### [To do]
Which lines in the records contain the string "place"? Copy every one of them in full.

### [Dataset excerpts]
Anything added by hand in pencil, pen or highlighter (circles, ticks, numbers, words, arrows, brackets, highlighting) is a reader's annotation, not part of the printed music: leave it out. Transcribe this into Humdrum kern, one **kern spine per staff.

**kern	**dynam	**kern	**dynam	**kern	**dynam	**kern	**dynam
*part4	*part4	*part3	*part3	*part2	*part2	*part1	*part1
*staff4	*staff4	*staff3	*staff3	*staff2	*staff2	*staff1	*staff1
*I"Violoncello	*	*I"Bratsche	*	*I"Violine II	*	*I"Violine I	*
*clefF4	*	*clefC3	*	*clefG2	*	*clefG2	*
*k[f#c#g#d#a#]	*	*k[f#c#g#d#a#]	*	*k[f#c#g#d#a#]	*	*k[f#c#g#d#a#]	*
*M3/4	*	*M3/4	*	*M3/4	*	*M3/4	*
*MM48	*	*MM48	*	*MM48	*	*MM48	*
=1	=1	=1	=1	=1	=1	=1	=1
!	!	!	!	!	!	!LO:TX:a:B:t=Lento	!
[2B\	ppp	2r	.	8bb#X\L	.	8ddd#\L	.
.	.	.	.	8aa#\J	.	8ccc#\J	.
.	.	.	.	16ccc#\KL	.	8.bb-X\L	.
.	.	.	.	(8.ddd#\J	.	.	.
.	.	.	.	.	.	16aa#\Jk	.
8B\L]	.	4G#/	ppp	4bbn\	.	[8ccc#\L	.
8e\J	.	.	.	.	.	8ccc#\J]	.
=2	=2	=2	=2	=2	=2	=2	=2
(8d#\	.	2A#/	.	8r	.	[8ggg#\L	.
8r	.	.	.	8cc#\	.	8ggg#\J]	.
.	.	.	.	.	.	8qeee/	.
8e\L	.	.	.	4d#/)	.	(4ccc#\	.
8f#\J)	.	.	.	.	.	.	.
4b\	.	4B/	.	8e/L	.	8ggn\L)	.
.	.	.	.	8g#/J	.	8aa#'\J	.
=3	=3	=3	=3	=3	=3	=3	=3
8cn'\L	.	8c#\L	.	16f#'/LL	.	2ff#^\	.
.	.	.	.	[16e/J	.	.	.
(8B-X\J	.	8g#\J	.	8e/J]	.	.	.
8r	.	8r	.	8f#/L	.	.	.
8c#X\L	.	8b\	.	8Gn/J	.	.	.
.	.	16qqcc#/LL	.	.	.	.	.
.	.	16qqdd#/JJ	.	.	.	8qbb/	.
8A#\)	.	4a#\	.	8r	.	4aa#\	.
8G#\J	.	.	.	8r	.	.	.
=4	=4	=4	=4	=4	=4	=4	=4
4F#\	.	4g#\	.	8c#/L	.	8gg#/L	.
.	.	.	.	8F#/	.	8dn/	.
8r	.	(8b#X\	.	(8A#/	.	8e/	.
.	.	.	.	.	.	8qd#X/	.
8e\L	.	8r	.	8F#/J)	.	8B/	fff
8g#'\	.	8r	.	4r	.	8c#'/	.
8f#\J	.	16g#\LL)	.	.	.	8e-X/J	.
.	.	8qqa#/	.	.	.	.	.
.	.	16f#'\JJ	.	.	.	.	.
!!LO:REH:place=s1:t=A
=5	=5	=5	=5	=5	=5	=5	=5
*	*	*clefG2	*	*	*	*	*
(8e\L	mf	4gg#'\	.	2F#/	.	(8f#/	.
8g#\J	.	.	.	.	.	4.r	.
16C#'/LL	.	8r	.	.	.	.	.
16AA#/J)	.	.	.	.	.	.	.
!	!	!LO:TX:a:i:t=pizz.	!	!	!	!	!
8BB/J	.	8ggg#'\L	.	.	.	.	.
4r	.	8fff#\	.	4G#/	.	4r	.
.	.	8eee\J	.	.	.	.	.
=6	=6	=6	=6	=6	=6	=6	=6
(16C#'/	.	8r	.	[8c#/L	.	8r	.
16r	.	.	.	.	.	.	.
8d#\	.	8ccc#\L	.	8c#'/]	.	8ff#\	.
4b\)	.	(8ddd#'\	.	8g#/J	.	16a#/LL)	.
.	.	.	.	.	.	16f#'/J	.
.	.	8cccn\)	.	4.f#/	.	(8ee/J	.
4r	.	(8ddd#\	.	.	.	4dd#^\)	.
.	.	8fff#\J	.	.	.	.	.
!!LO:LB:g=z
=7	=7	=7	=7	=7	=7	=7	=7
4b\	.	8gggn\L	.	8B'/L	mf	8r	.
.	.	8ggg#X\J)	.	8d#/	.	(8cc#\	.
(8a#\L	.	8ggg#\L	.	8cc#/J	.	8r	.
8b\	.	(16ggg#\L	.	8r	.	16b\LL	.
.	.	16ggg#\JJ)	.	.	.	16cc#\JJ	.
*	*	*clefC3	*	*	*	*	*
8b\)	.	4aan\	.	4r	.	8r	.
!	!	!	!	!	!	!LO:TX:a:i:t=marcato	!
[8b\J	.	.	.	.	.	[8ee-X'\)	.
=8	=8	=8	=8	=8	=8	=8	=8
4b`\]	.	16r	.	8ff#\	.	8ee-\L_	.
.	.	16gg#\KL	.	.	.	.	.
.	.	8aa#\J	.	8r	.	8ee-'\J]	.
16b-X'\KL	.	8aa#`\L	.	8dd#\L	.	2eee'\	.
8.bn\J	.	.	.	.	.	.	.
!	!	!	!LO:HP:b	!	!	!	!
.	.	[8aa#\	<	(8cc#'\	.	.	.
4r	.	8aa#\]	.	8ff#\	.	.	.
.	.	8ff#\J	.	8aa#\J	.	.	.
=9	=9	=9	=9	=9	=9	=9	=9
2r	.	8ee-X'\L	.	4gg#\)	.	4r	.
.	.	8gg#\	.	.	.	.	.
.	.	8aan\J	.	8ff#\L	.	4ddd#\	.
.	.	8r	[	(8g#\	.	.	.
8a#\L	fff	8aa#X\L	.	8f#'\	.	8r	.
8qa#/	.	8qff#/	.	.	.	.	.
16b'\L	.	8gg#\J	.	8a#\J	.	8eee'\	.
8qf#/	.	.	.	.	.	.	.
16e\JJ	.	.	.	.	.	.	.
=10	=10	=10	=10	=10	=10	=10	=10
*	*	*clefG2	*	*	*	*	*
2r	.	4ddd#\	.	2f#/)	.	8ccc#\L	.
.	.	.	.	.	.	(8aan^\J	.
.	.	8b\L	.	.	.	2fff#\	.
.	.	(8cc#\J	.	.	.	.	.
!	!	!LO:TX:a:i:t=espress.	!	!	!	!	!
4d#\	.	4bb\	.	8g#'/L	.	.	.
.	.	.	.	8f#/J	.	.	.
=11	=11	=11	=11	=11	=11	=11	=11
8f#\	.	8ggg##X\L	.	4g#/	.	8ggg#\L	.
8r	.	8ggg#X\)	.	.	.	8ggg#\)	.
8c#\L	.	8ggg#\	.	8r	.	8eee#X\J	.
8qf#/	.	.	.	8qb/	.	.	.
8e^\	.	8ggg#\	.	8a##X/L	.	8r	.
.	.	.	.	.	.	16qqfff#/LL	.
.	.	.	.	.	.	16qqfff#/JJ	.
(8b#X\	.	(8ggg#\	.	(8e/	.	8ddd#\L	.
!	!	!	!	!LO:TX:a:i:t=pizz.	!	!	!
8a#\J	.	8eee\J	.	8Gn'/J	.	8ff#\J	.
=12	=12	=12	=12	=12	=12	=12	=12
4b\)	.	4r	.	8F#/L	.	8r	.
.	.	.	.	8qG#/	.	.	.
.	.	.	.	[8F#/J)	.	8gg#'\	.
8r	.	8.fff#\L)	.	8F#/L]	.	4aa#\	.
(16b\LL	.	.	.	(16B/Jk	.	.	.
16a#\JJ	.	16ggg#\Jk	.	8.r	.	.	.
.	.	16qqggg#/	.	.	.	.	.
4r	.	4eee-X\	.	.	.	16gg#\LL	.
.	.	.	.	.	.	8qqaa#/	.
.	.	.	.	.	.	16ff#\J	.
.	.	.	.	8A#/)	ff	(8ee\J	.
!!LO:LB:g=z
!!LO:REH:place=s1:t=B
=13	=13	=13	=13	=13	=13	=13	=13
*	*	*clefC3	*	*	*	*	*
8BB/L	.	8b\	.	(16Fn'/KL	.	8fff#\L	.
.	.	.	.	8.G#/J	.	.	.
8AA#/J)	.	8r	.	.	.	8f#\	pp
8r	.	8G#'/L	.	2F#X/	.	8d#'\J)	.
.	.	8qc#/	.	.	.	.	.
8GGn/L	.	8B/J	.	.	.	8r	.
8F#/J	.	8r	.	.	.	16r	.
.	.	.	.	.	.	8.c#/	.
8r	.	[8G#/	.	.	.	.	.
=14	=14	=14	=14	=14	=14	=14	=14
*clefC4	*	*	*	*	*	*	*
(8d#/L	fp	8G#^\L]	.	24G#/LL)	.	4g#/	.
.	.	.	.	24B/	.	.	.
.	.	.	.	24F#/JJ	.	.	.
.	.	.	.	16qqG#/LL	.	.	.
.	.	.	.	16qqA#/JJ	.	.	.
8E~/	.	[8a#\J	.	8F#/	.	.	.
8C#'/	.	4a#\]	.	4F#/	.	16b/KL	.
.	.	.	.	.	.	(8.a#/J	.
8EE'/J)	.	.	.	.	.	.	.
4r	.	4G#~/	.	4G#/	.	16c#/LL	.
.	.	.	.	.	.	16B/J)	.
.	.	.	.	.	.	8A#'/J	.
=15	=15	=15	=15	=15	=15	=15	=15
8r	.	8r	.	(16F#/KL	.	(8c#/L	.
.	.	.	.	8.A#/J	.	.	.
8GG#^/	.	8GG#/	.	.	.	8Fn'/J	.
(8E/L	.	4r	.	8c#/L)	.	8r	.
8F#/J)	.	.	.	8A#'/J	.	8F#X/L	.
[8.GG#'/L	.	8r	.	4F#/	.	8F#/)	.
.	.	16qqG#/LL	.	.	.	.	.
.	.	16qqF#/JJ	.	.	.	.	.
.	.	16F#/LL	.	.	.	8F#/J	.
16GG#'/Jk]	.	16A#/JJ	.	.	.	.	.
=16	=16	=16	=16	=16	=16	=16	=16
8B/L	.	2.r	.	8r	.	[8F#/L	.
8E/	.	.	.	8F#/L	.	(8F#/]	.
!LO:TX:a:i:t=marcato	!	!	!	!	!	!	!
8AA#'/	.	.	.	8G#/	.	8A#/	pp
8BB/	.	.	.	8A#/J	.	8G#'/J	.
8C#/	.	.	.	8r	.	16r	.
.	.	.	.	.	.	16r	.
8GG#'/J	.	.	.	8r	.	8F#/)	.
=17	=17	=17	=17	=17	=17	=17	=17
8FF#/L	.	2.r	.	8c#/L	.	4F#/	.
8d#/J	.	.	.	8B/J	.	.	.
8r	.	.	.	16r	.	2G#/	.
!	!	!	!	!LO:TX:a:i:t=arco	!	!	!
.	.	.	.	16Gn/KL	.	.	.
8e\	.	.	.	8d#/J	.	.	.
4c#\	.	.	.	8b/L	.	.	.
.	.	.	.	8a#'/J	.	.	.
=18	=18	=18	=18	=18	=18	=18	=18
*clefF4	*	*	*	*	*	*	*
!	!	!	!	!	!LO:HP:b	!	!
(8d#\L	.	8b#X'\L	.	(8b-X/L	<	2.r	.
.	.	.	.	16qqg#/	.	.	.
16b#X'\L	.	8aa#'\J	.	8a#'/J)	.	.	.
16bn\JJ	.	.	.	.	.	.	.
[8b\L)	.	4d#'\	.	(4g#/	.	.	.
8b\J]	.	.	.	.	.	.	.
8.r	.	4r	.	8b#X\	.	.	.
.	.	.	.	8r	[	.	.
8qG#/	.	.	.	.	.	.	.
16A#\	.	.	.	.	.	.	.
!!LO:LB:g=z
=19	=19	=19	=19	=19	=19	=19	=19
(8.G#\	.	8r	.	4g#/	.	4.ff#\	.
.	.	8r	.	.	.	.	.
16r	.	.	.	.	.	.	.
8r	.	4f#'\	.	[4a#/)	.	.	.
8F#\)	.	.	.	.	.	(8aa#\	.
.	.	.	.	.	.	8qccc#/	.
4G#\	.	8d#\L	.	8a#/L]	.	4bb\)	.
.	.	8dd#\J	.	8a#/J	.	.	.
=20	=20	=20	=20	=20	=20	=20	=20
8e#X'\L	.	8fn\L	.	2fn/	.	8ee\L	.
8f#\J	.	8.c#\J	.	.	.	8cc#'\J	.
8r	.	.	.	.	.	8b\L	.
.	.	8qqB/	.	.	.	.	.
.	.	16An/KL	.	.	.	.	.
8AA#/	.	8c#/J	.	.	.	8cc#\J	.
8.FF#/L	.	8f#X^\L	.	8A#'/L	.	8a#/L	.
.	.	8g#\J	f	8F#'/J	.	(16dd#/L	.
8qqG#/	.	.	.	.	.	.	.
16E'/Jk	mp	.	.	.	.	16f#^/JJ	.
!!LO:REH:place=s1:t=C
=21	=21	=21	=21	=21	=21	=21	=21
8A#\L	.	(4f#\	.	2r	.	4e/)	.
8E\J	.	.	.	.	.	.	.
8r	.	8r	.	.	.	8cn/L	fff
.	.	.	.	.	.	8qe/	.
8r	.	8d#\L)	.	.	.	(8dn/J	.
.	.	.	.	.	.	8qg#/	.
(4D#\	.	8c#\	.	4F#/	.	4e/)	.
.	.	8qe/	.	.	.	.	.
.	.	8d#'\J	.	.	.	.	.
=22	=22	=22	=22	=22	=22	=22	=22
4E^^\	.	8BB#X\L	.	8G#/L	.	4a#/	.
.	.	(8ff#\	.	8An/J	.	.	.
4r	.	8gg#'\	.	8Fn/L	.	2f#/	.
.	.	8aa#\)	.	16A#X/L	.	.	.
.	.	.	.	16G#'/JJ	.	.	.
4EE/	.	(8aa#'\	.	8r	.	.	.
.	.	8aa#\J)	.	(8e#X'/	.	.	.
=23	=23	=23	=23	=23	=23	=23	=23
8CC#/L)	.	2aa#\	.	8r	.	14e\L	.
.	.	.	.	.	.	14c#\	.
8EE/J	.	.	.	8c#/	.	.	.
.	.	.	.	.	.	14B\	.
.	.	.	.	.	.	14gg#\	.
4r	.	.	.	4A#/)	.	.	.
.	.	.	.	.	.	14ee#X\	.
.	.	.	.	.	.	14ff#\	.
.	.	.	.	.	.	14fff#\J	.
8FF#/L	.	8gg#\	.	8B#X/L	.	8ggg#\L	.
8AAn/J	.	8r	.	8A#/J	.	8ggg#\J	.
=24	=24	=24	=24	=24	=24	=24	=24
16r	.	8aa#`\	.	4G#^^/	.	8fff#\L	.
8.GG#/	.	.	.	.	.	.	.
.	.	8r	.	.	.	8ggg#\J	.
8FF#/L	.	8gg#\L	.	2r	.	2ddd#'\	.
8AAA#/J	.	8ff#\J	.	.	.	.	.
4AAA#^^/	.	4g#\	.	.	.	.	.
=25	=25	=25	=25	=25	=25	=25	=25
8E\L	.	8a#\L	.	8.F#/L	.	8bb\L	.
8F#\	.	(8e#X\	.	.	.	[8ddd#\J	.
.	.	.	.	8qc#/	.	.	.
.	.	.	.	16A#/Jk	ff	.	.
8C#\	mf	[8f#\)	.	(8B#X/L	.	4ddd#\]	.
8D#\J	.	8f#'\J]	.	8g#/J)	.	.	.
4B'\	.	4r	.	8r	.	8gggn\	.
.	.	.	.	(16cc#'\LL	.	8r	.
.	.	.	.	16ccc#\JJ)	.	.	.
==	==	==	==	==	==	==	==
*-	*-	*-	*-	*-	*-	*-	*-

### [Expected answer]
!!LO:REH:place=s1:t=A
!!LO:REH:place=s1:t=B
!!LO:REH:place=s1:t=C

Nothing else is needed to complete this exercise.